Whenever a line contains the string "pentagon", copy it out of the entries.

*** Material provided

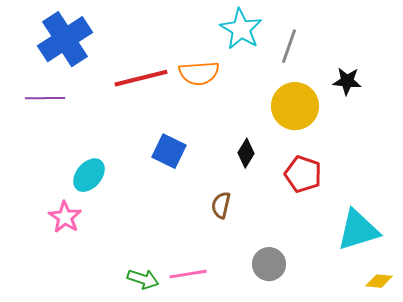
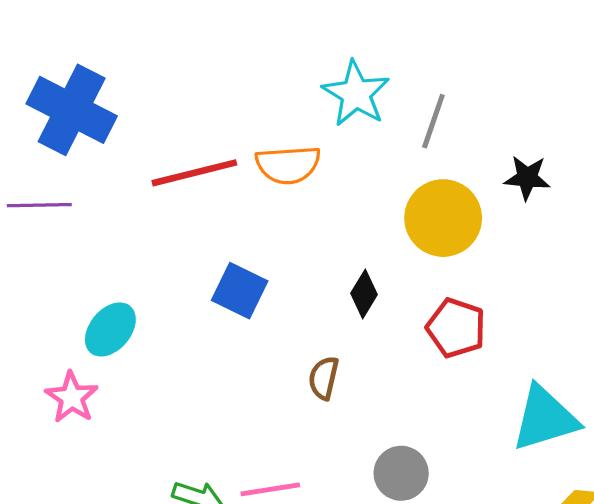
blue cross: (65, 39) -> (72, 110), turned -30

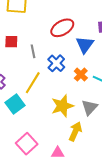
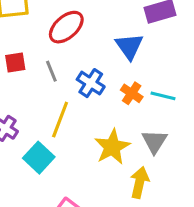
red ellipse: (62, 28) -> (66, 27), moved

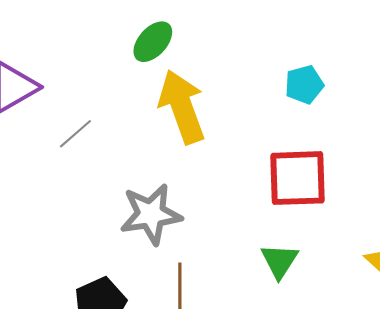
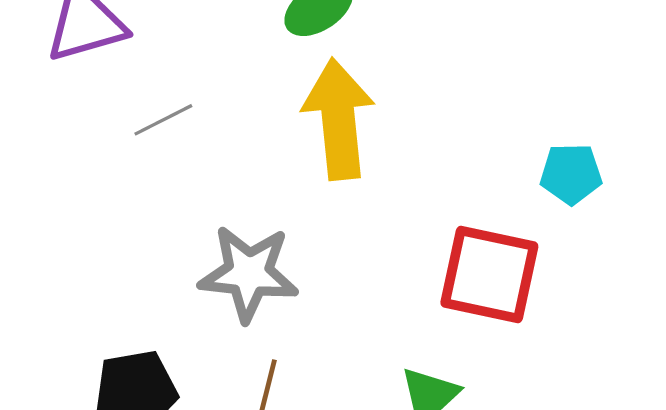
cyan pentagon: (304, 85) -> (571, 174), moved

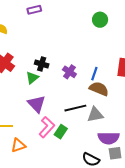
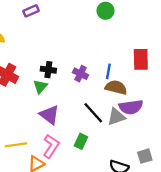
black line: (75, 108) -> (93, 113), turned 70
pink L-shape: (47, 127) -> (51, 146), moved
purple semicircle: (109, 138) -> (131, 107), moved

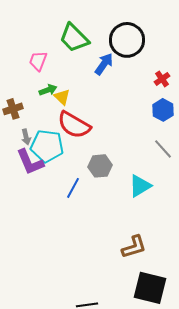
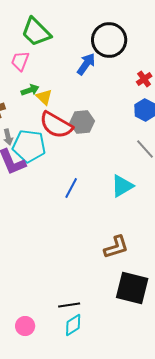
green trapezoid: (74, 38) -> (36, 32), moved
gray hexagon: (100, 166) -> (82, 122), moved
blue line: (73, 188) -> (71, 188), moved

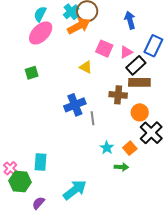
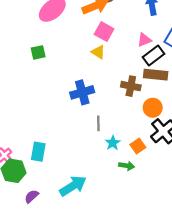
pink square: (104, 49) -> (104, 32), moved
gray line: (93, 118) -> (98, 123), moved

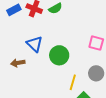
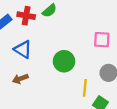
blue triangle: (34, 44) -> (23, 49), moved

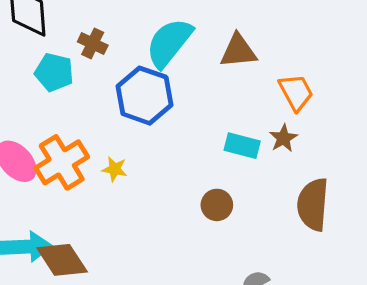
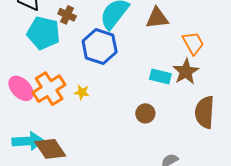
cyan pentagon: (54, 72) -> (43, 33), size x1.4
brown star: (283, 138) -> (186, 72), size x1.5

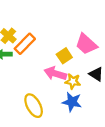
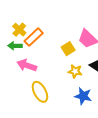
pink arrow: (55, 73) -> (27, 65), moved
blue star: (72, 102) -> (83, 96), moved

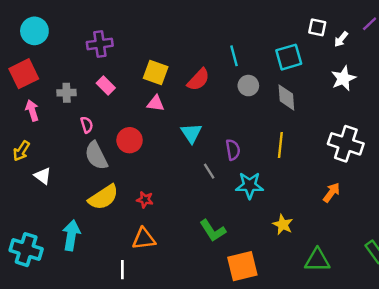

******

Result of this exercise |
cyan pentagon: (304, 85) -> (571, 174), moved
cyan pentagon: (54, 72) -> (43, 33), size x1.4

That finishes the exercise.